> [WORK TASK] From the first line to the last, output the data exactly as it stands, minus its pictures.
== Segment start ==
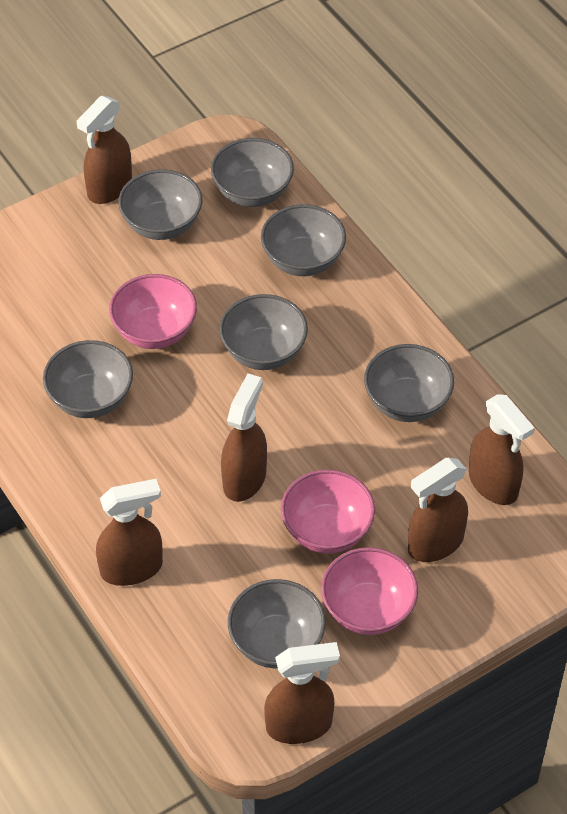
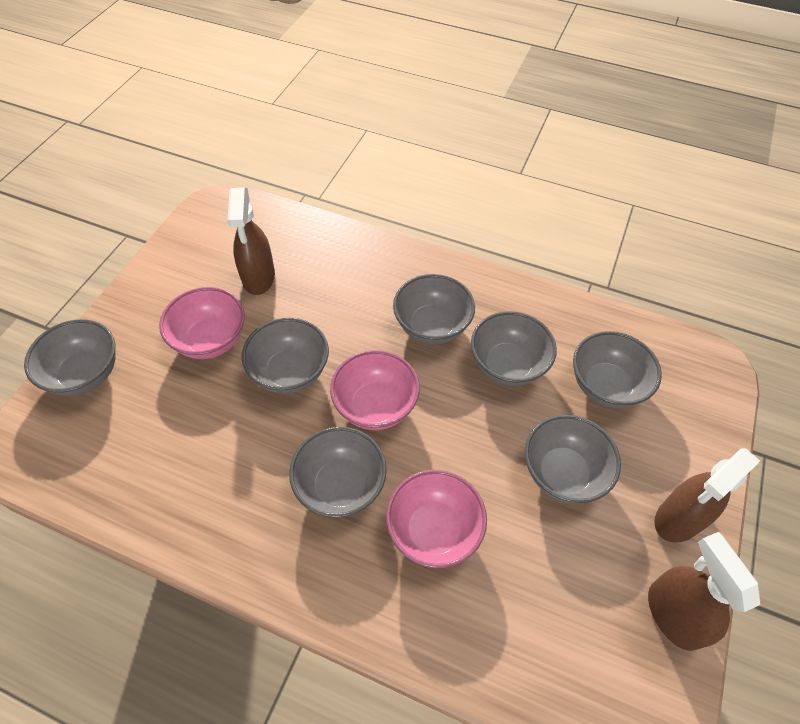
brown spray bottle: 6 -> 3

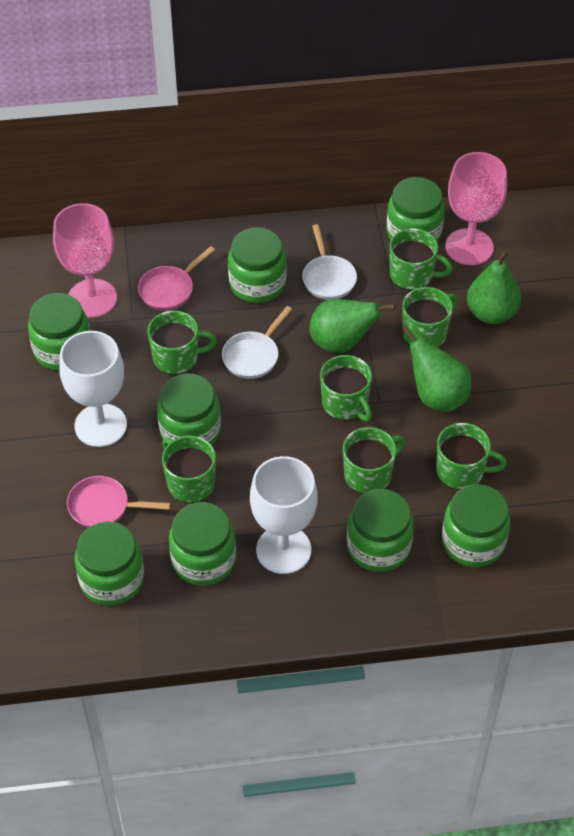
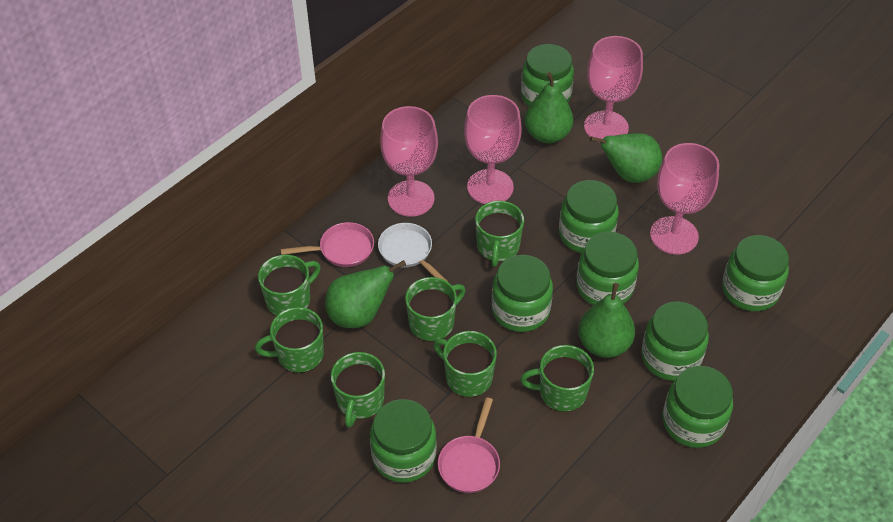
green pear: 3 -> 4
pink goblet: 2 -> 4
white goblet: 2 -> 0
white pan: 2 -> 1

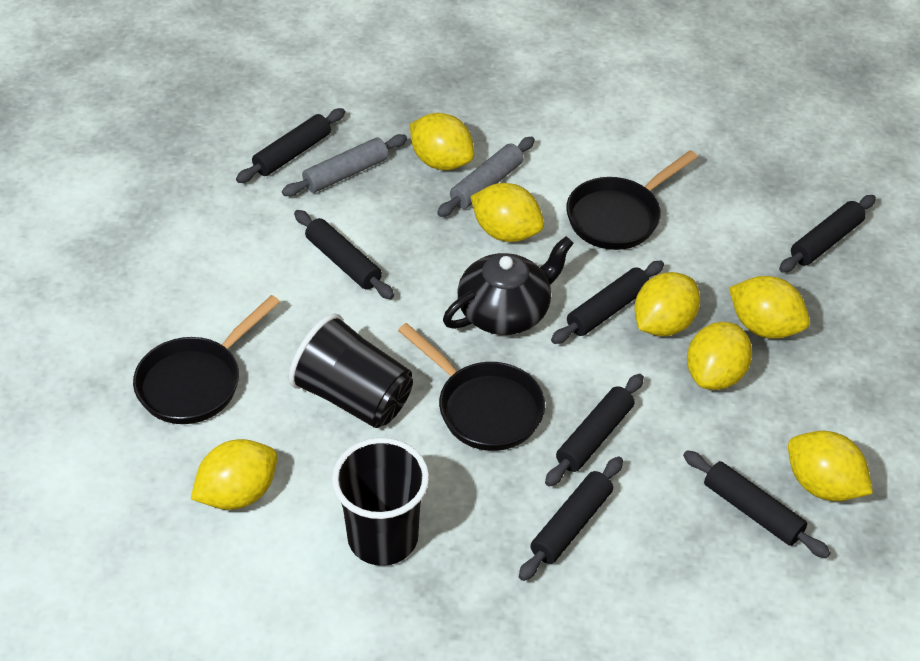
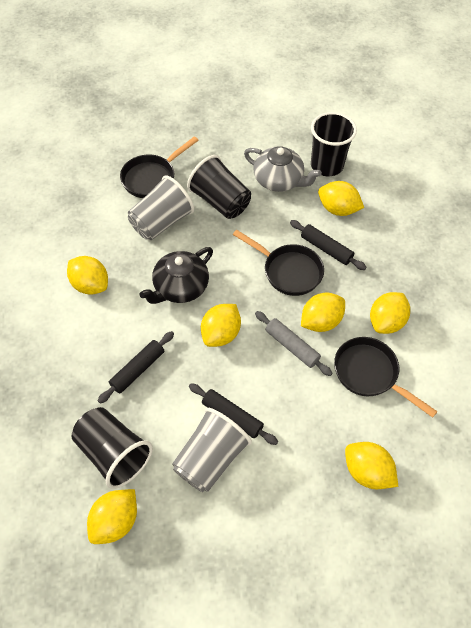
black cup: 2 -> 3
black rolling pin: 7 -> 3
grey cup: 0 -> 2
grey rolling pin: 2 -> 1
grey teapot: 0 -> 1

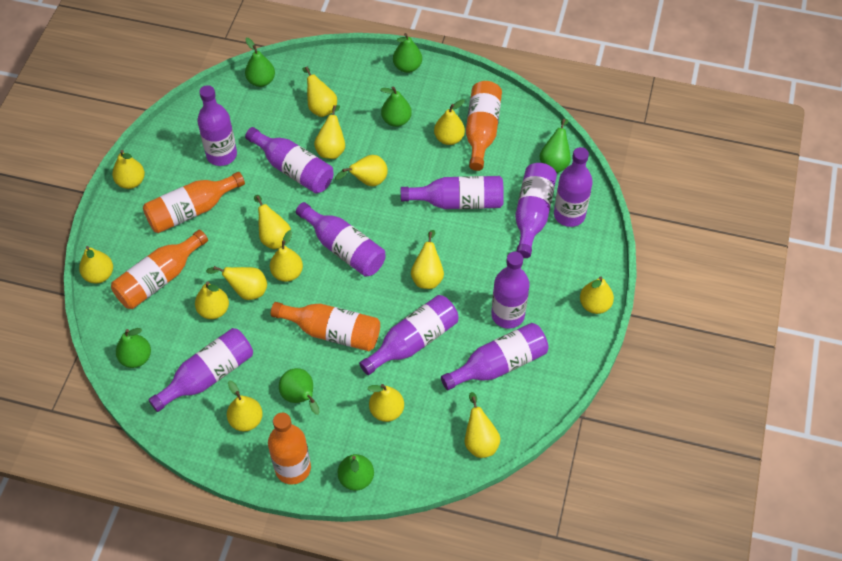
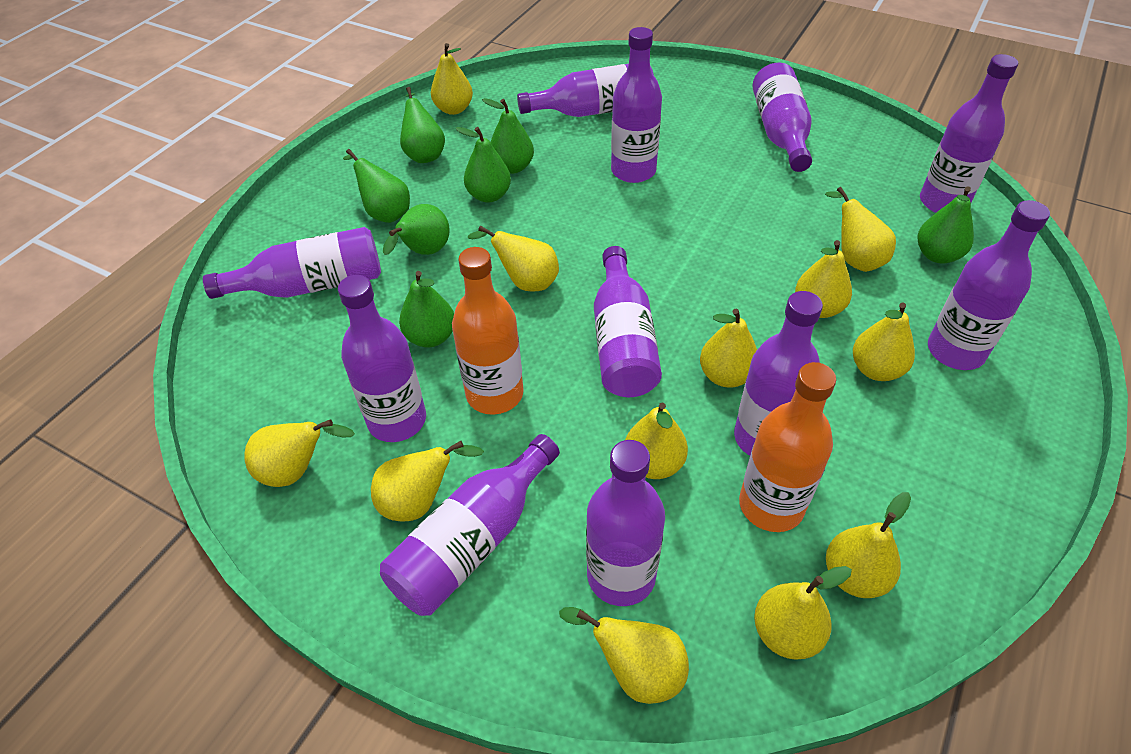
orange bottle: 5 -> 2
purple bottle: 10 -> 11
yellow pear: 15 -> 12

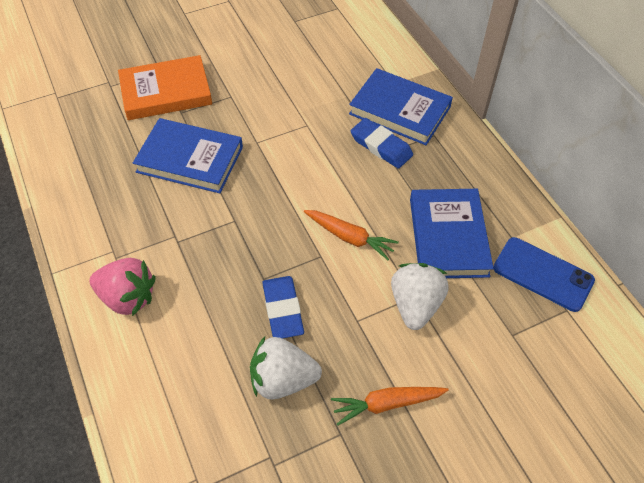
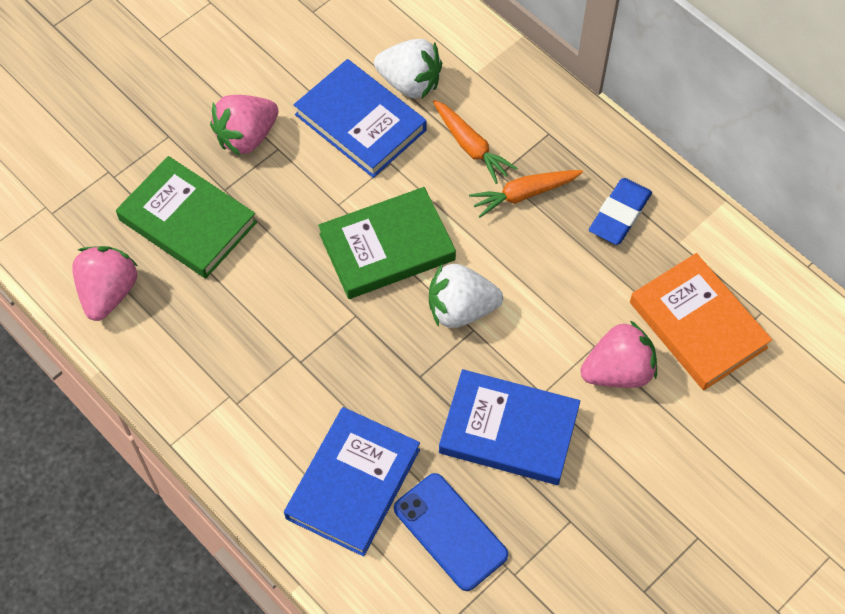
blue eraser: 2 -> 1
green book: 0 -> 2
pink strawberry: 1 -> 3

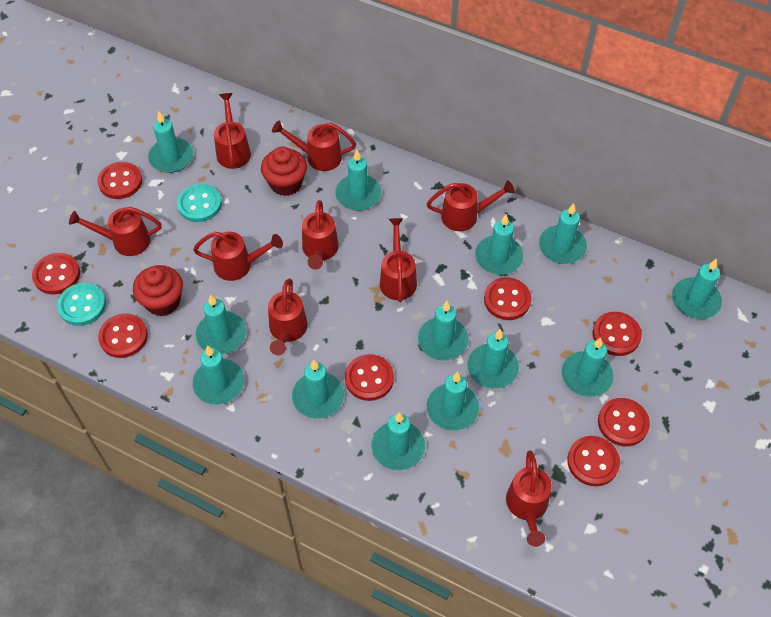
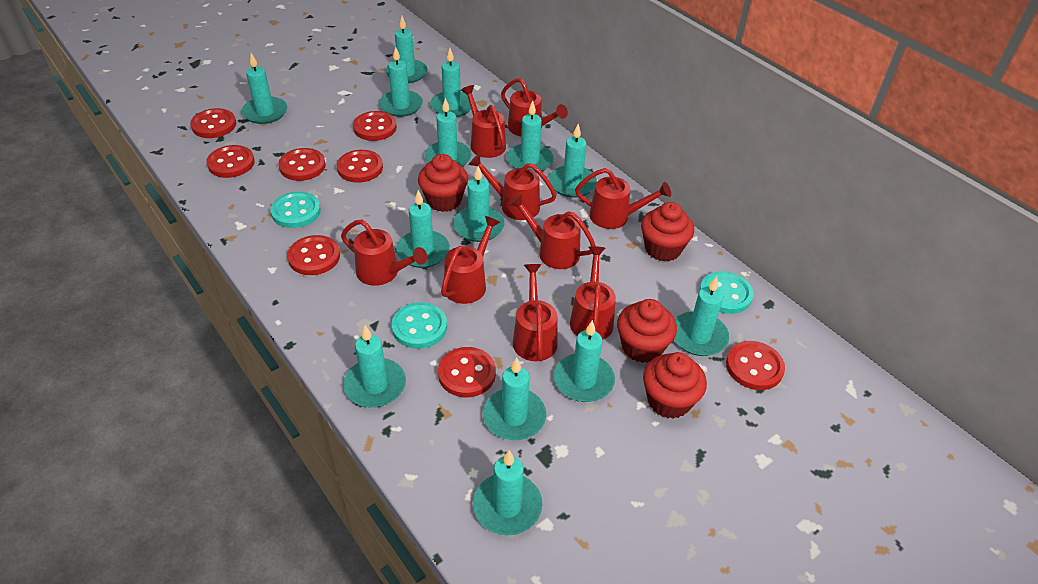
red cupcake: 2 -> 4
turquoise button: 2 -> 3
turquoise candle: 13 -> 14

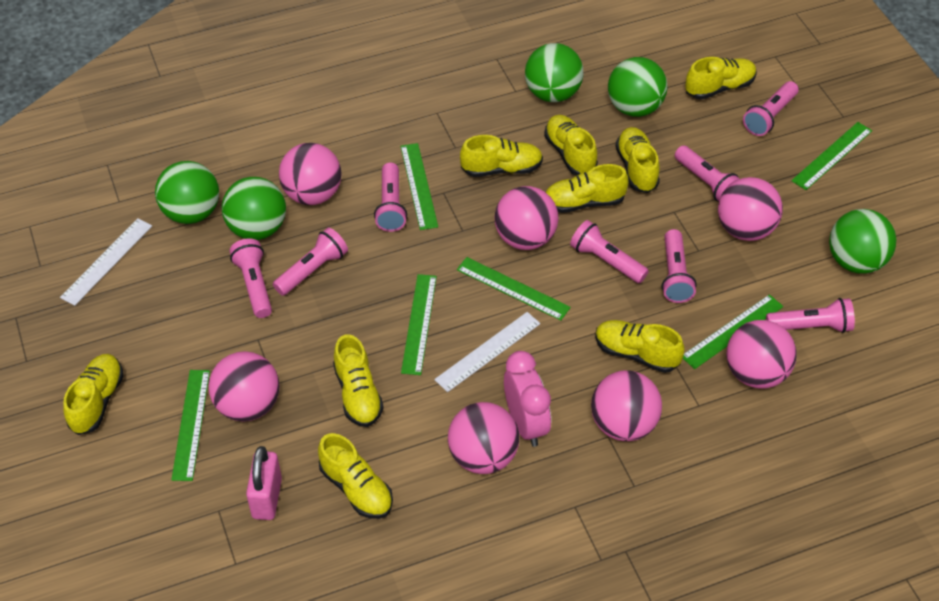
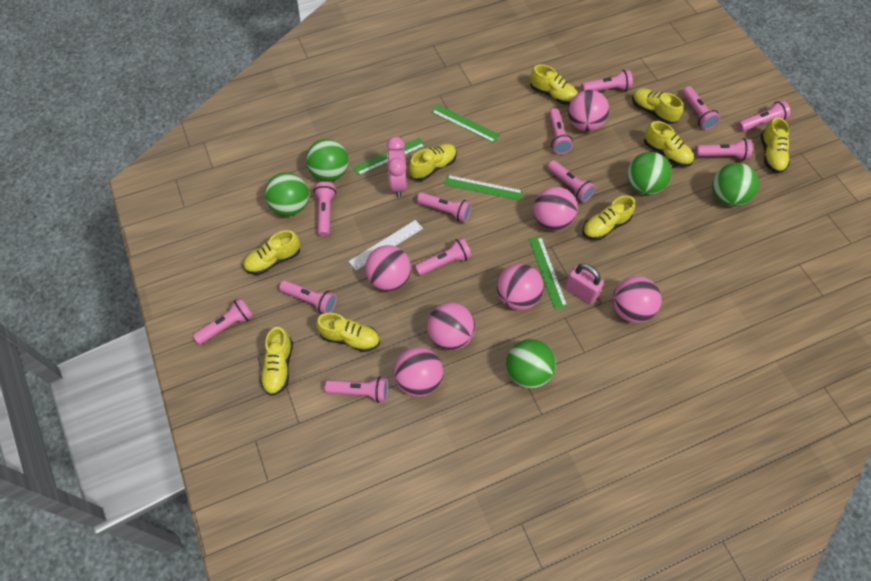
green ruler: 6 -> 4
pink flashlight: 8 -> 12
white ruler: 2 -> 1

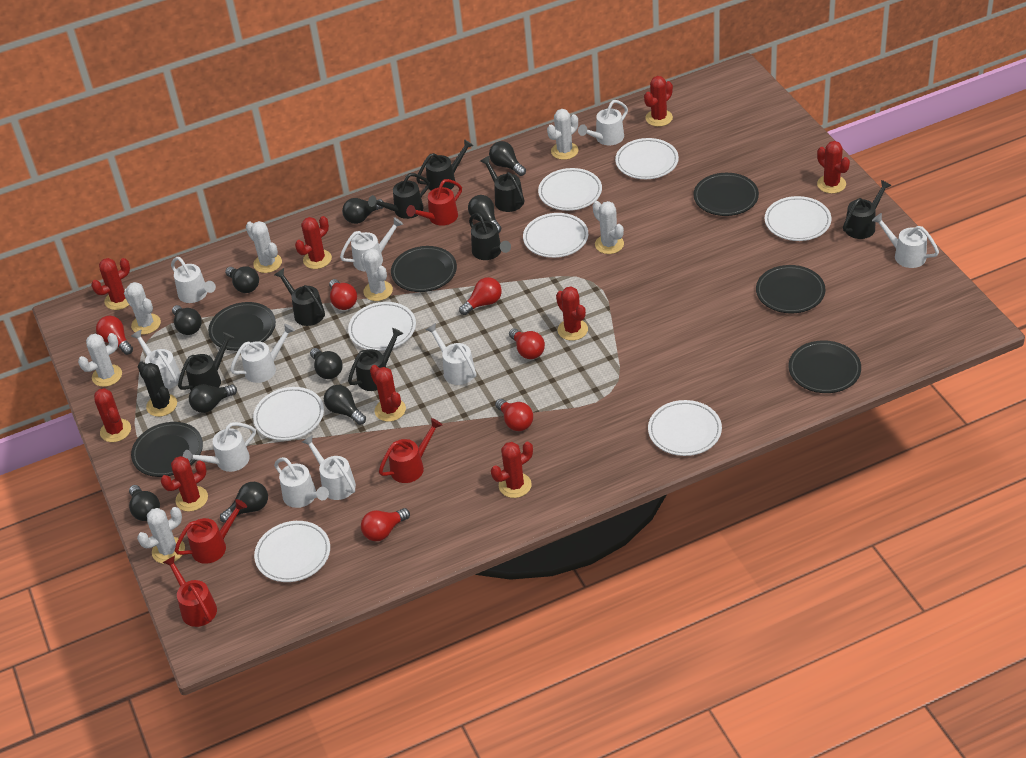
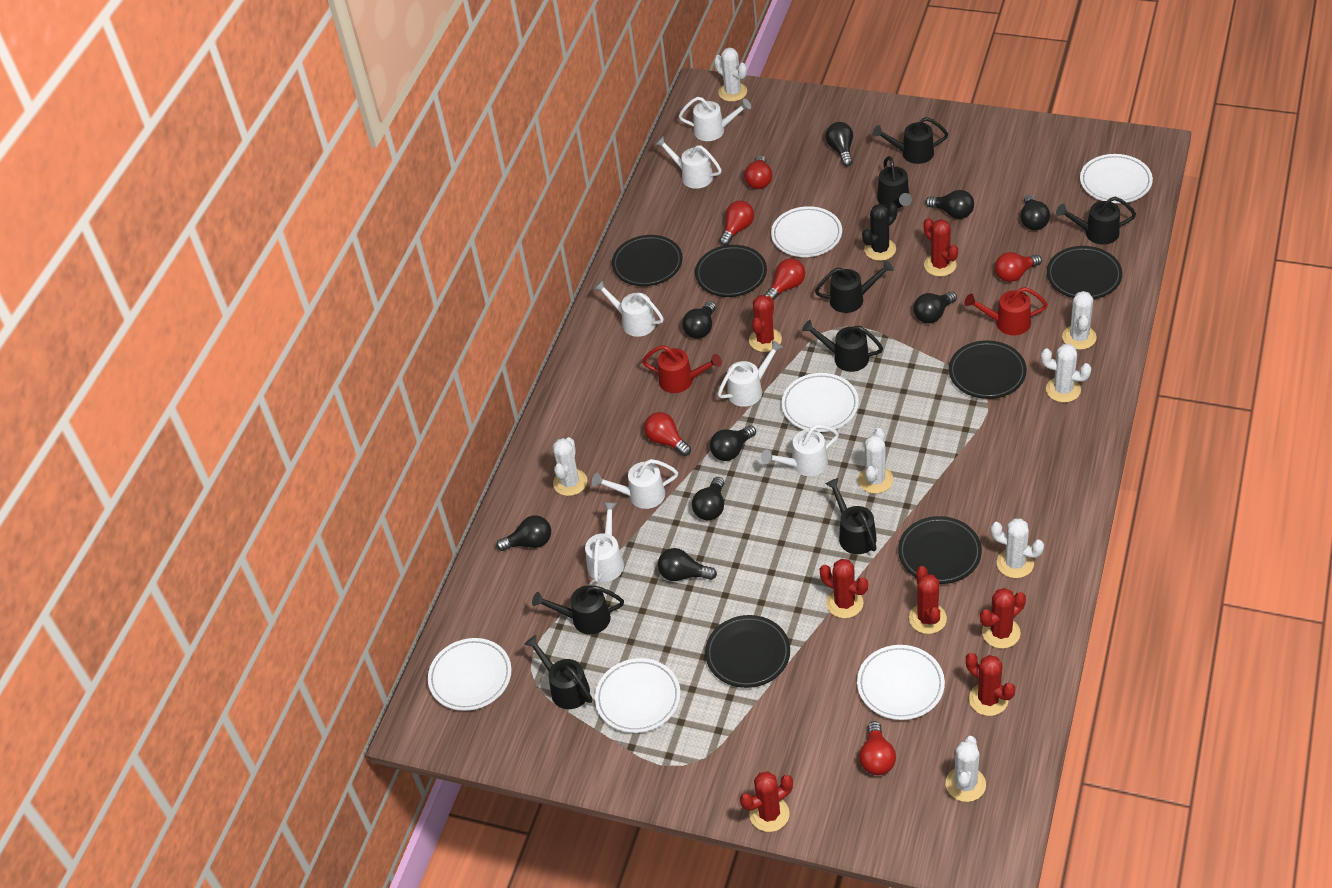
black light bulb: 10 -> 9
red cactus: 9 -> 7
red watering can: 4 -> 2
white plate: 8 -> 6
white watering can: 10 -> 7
== Segment end ==
> [ANSWER TO THIS EXERCISE]
brown spray bottle: 6 -> 3

green pear: 3 -> 4
pink goblet: 2 -> 4
white goblet: 2 -> 0
white pan: 2 -> 1

black cup: 2 -> 3
black rolling pin: 7 -> 3
grey cup: 0 -> 2
grey rolling pin: 2 -> 1
grey teapot: 0 -> 1

orange bottle: 5 -> 2
purple bottle: 10 -> 11
yellow pear: 15 -> 12

blue eraser: 2 -> 1
green book: 0 -> 2
pink strawberry: 1 -> 3

red cupcake: 2 -> 4
turquoise button: 2 -> 3
turquoise candle: 13 -> 14

green ruler: 6 -> 4
pink flashlight: 8 -> 12
white ruler: 2 -> 1

black light bulb: 10 -> 9
red cactus: 9 -> 7
red watering can: 4 -> 2
white plate: 8 -> 6
white watering can: 10 -> 7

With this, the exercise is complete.